## begin GIVEN INFORMATION
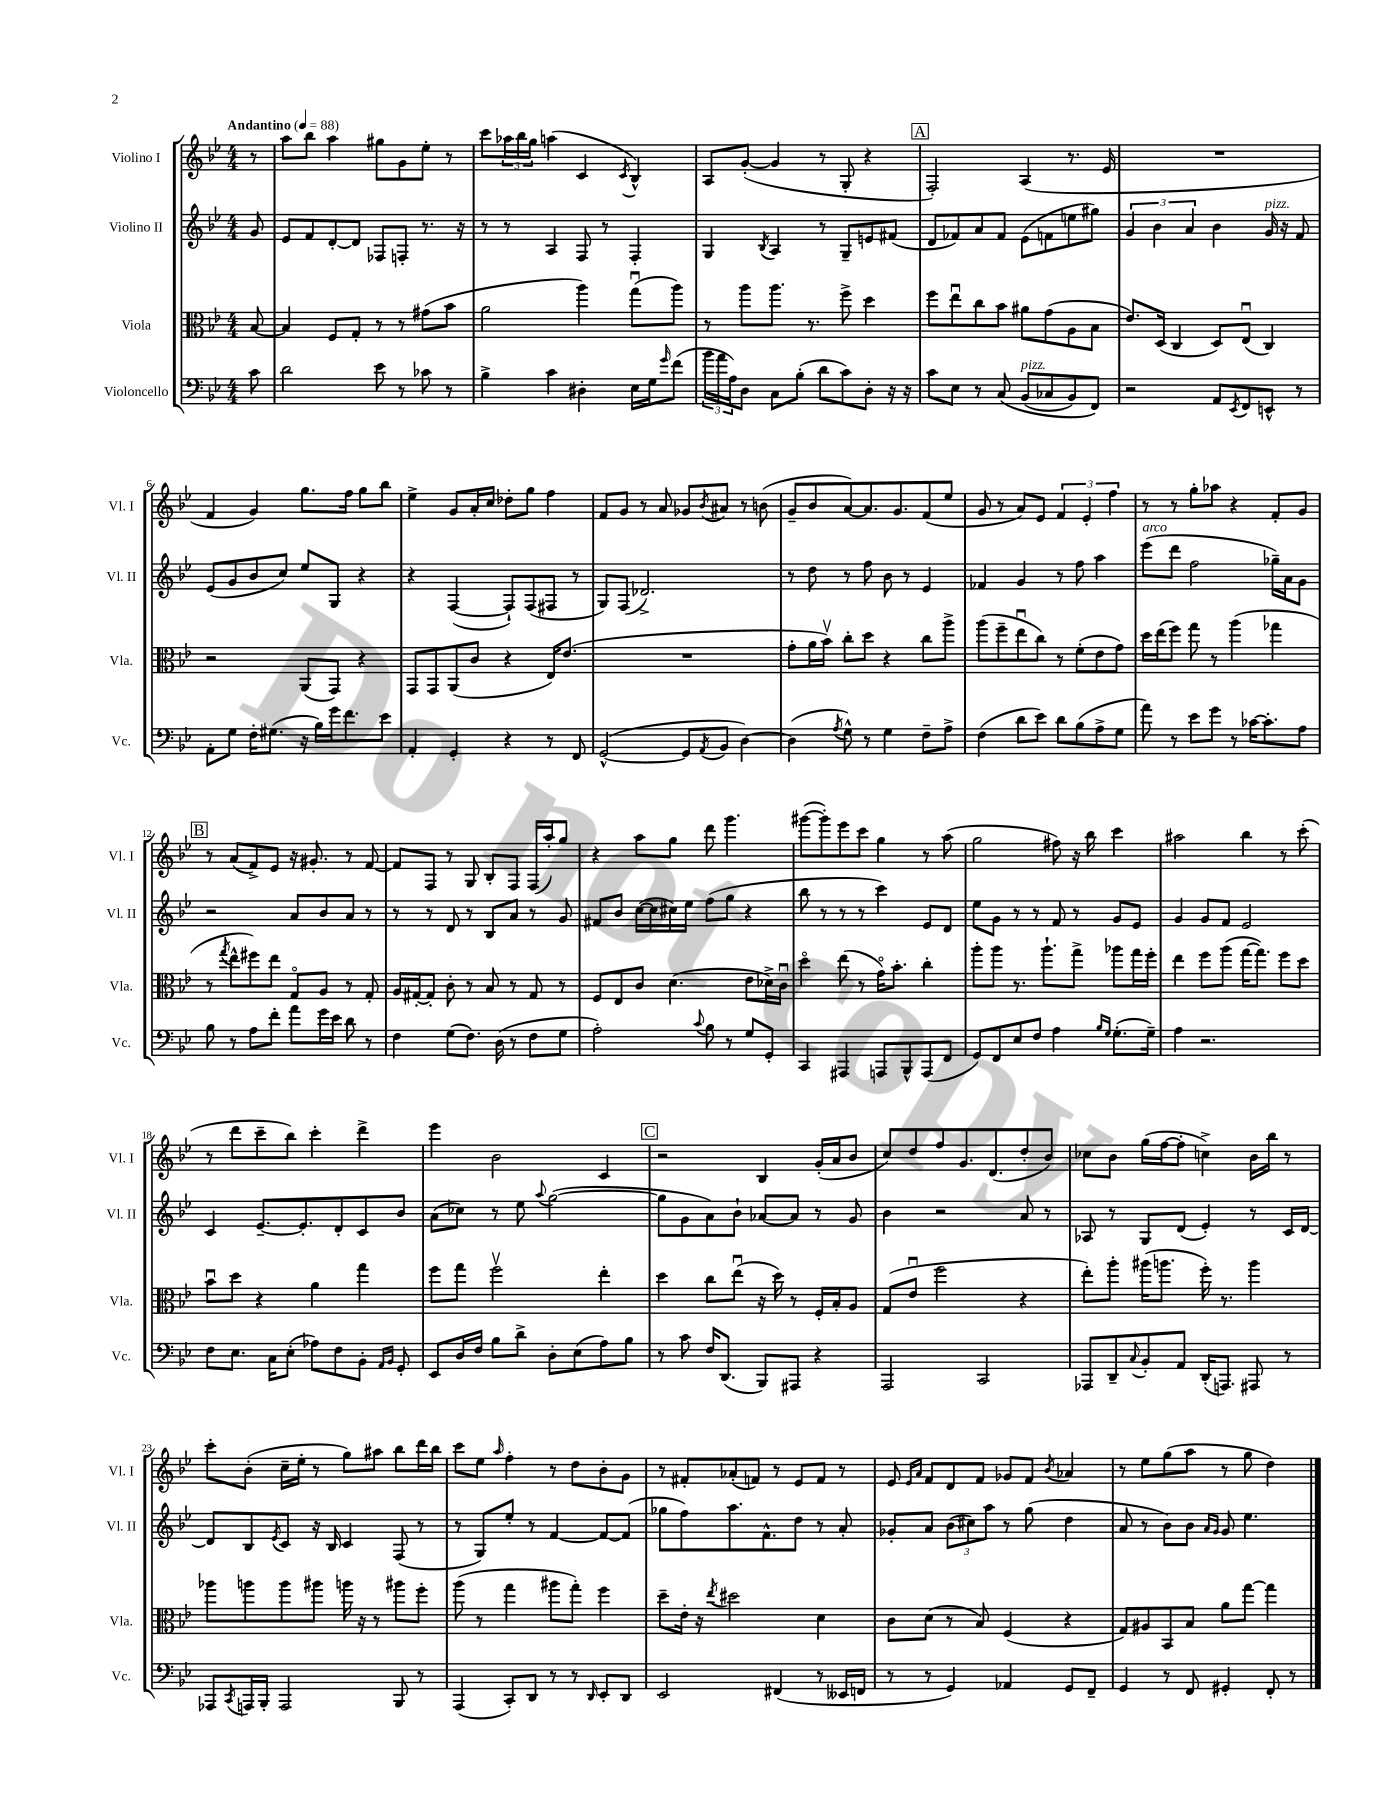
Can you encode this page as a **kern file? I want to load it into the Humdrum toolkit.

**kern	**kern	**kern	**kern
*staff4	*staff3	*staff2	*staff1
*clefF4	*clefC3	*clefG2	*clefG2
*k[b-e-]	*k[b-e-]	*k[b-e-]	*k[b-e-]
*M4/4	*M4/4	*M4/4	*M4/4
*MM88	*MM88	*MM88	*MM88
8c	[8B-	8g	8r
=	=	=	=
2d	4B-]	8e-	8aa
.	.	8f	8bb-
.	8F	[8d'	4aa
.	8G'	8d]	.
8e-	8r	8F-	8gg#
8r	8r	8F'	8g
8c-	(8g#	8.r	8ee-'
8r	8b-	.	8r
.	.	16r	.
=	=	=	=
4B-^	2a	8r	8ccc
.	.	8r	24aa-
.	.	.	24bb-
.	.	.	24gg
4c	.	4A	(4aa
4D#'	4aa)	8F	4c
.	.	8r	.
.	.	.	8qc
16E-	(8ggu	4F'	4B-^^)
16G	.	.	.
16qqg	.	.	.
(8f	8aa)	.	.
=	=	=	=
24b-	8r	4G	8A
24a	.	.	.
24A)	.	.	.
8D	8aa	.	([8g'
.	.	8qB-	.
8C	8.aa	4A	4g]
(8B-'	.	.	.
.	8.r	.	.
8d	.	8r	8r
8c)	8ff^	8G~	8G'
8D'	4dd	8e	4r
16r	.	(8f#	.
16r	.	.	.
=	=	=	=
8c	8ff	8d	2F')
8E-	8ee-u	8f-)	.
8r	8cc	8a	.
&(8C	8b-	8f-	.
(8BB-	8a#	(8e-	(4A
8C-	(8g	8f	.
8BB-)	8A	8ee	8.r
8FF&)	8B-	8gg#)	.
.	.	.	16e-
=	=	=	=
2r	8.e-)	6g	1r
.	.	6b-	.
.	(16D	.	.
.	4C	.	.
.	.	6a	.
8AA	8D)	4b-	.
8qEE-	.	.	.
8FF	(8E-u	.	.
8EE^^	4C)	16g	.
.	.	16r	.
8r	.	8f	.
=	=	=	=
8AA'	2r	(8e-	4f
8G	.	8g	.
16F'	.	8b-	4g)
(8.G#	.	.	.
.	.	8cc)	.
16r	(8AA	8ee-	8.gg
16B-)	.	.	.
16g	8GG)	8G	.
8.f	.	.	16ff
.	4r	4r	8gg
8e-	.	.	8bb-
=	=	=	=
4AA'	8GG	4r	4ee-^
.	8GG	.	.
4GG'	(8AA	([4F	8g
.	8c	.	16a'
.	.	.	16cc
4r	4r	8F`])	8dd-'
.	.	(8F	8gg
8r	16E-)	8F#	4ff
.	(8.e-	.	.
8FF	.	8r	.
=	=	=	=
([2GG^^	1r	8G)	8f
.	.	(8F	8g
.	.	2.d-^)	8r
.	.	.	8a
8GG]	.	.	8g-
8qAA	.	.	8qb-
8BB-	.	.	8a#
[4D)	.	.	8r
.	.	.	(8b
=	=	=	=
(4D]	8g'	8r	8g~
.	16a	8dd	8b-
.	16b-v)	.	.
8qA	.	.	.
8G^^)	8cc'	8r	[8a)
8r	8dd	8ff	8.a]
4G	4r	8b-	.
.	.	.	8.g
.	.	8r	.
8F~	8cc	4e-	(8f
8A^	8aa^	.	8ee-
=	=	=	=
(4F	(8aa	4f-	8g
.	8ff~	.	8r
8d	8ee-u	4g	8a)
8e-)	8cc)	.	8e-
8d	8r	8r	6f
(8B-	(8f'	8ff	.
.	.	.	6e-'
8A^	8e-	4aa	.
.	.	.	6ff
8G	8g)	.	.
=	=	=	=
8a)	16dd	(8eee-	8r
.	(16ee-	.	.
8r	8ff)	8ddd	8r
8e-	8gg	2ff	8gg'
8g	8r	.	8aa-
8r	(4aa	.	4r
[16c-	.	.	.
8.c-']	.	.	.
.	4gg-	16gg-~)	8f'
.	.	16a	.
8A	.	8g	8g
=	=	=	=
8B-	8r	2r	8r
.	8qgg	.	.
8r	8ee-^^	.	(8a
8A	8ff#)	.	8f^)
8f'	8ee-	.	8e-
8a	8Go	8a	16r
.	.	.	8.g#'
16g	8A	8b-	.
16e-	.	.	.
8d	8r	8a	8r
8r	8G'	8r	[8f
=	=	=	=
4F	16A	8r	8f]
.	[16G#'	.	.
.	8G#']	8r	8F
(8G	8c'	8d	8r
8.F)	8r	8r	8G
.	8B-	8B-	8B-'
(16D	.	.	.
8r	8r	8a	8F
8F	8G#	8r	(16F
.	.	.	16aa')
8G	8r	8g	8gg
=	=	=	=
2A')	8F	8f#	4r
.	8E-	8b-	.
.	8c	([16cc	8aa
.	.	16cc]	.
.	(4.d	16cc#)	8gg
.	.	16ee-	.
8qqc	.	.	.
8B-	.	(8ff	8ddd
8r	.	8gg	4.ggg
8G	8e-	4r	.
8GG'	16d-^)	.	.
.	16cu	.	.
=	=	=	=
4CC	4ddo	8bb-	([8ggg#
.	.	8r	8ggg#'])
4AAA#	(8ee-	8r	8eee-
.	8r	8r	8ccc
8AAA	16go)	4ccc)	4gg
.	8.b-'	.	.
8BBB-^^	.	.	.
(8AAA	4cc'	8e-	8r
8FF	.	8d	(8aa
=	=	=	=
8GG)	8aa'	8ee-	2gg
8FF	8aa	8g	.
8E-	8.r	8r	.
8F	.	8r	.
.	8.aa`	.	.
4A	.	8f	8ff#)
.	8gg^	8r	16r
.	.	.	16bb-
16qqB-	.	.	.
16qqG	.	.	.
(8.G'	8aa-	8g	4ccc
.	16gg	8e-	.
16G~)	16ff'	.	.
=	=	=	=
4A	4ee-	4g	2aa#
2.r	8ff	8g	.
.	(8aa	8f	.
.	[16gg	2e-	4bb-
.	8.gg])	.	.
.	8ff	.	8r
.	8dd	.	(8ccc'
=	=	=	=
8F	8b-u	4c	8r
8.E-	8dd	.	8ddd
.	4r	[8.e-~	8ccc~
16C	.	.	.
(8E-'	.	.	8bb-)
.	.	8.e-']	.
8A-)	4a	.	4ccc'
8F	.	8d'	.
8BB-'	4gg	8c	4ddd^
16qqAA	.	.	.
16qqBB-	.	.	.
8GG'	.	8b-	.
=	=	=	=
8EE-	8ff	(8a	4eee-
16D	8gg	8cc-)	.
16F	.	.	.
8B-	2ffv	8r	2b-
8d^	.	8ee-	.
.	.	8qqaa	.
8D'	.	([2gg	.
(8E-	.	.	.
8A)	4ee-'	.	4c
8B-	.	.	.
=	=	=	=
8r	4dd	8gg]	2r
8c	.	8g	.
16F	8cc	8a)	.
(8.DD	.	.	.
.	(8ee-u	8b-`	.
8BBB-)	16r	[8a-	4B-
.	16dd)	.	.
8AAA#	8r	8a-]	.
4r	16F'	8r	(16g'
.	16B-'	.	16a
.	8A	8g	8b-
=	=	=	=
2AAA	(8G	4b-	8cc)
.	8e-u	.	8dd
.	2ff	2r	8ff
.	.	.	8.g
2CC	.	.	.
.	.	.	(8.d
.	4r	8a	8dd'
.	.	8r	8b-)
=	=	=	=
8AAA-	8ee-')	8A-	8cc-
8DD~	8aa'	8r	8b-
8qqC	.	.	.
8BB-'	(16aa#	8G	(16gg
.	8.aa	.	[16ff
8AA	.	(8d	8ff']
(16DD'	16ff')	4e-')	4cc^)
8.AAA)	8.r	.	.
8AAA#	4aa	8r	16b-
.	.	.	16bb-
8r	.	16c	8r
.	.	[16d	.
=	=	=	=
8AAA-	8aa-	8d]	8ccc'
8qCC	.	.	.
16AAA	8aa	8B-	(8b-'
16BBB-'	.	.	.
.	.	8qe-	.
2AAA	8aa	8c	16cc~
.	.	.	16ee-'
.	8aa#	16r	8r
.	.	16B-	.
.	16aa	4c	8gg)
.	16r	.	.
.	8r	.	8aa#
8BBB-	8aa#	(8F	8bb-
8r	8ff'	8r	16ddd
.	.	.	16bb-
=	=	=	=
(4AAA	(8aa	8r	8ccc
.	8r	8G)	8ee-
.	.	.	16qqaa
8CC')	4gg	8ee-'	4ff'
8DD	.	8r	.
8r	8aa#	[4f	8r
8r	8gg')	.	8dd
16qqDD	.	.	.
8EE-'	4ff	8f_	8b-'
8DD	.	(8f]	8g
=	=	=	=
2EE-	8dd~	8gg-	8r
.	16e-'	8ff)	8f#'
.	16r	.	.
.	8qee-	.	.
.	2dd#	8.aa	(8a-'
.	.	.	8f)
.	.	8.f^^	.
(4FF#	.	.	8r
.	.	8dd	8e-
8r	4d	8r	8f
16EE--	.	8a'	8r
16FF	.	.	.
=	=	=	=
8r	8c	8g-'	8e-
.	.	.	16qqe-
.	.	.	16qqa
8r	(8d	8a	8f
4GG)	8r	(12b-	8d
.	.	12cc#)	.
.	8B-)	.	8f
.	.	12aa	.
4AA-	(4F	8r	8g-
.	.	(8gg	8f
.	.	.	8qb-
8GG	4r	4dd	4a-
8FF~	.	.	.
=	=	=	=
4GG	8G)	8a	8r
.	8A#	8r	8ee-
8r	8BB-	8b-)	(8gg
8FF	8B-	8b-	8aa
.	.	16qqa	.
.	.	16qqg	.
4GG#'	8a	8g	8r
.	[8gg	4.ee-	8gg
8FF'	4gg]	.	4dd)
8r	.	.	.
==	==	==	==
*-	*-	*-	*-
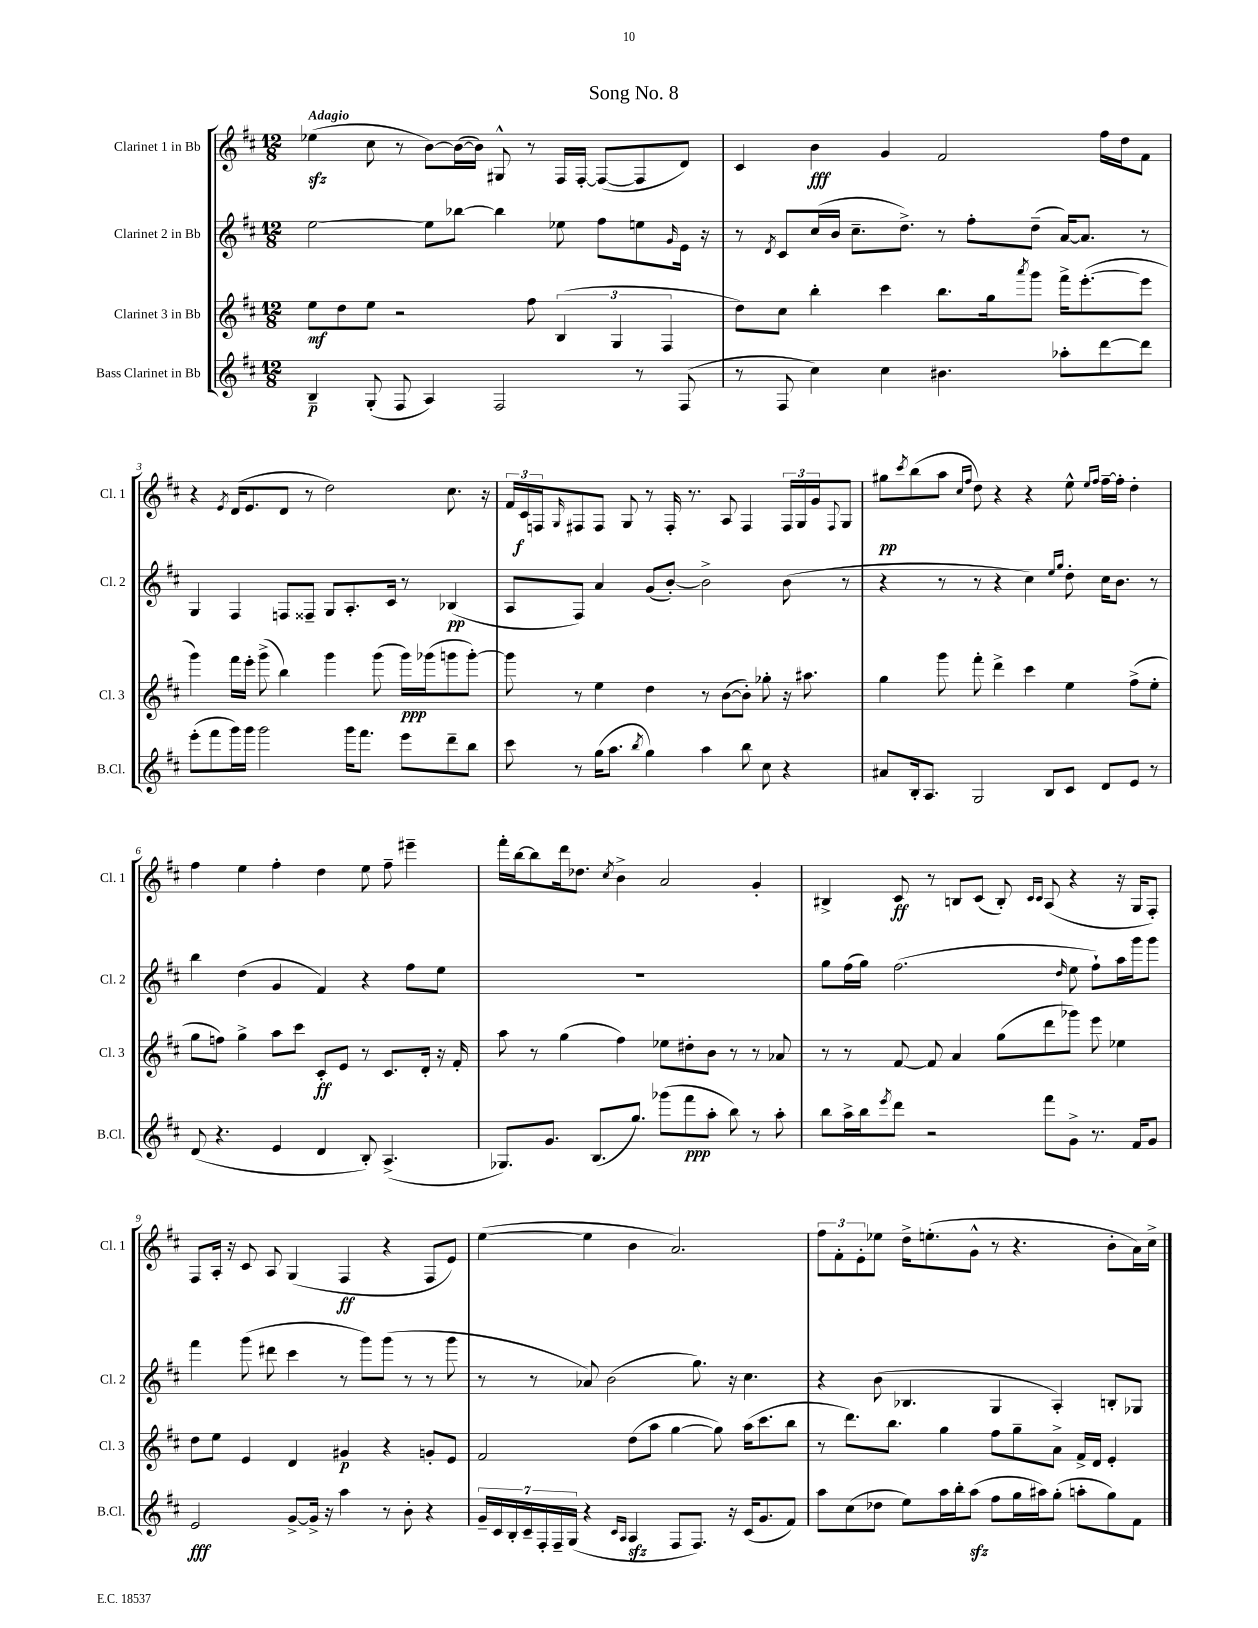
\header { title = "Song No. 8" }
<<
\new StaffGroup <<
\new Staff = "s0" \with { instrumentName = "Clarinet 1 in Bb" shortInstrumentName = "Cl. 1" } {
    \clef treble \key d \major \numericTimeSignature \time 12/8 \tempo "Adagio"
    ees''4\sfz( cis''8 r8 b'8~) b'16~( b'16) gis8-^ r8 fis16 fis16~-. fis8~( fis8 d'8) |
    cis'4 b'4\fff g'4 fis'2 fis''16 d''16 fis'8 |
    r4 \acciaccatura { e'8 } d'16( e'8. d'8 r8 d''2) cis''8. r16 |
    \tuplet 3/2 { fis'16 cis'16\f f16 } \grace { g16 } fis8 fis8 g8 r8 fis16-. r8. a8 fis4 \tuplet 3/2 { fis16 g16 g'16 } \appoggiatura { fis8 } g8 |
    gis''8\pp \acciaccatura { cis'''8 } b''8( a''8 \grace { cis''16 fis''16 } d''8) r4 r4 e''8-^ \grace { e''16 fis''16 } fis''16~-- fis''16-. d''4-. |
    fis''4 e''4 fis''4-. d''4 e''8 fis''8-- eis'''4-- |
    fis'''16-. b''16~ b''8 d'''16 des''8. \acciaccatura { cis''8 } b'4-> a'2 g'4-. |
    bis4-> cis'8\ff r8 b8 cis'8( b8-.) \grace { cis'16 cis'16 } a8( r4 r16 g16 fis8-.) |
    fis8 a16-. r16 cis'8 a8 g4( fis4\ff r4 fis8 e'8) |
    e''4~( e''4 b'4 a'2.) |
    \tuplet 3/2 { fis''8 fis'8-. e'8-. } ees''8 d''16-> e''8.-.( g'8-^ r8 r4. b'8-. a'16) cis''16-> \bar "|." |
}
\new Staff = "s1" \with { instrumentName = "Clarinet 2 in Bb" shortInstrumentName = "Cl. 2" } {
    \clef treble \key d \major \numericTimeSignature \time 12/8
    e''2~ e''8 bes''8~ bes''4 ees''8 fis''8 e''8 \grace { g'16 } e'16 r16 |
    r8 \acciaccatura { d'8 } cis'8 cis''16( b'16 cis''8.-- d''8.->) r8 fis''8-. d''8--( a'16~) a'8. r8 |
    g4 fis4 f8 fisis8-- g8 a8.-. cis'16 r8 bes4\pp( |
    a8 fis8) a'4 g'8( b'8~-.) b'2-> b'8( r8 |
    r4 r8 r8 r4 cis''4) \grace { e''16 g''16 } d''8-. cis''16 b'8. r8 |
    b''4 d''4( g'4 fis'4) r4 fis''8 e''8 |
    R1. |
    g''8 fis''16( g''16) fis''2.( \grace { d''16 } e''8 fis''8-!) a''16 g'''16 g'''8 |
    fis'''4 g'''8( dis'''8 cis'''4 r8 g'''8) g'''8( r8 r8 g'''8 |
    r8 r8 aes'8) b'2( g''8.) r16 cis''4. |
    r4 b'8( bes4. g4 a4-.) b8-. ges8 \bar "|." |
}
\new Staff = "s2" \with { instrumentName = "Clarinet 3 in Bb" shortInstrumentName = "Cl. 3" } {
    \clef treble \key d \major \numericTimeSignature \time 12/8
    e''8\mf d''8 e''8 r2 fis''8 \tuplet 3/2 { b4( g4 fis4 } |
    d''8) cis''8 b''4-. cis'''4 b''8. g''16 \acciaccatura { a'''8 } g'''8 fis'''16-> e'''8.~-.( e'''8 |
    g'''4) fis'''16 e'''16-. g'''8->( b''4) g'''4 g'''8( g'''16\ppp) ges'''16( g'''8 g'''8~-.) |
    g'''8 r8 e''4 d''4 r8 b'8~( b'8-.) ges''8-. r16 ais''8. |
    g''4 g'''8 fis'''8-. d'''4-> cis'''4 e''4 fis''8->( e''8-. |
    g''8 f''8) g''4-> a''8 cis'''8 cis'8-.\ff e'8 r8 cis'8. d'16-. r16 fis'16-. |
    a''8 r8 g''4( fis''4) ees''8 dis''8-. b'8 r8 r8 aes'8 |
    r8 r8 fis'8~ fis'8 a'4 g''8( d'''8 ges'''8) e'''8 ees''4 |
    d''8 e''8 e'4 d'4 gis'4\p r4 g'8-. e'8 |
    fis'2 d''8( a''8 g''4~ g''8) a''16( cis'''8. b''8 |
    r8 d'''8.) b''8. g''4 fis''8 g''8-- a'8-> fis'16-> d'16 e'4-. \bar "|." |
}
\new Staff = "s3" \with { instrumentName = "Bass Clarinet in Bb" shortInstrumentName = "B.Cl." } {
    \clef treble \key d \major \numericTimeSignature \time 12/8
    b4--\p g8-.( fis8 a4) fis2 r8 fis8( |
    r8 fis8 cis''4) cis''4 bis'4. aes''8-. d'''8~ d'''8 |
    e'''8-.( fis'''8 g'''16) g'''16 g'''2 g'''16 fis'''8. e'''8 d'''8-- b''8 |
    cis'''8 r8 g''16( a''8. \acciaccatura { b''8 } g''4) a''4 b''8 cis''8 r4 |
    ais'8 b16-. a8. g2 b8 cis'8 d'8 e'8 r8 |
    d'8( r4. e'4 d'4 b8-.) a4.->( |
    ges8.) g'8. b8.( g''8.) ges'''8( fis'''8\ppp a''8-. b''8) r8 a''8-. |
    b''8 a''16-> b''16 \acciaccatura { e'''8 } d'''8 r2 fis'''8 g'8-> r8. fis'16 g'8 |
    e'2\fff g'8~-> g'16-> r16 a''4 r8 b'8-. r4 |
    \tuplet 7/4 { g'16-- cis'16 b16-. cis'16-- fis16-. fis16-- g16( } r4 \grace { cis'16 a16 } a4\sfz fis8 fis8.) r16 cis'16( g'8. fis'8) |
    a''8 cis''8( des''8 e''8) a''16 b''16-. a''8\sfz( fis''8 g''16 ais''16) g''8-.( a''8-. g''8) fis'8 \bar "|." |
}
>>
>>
## end GIVEN INFORMATION
- _GIVEN EXERCISE_
Copy every line of the listing above that contains the string "grace", matching case exactly.

- _THE COMPLETED TASK_
    \tuplet 3/2 { fis'16 cis'16\f f16 } \grace { g16 } fis8 fis8 g8 r8 fis16-. r8. a8 fis4 \tuplet 3/2 { fis16 g16 g'16 } \appoggiatura { fis8 } g8 |
    gis''8\pp \acciaccatura { cis'''8 } b''8( a''8 \grace { cis''16 fis''16 } d''8) r4 r4 e''8-^ \grace { e''16 fis''16 } fis''16~-- fis''16-. d''4-. |
    bis4-> cis'8\ff r8 b8 cis'8( b8-.) \grace { cis'16 cis'16 } a8( r4 r16 g16 fis8-.) |
    e''2~ e''8 bes''8~ bes''4 ees''8 fis''8 e''8 \grace { g'16 } e'16 r16 |
    r4 r8 r8 r4 cis''4) \grace { e''16 g''16 } d''8-. cis''16 b'8. r8 |
    g''8 fis''16( g''16) fis''2.( \grace { d''16 } e''8 fis''8-!) a''16 g'''16 g'''8 |
    \tuplet 7/4 { g'16-- cis'16 b16-. cis'16-- fis16-. fis16-- g16( } r4 \grace { cis'16 a16 } a4\sfz fis8 fis8.) r16 cis'16( g'8. fis'8) |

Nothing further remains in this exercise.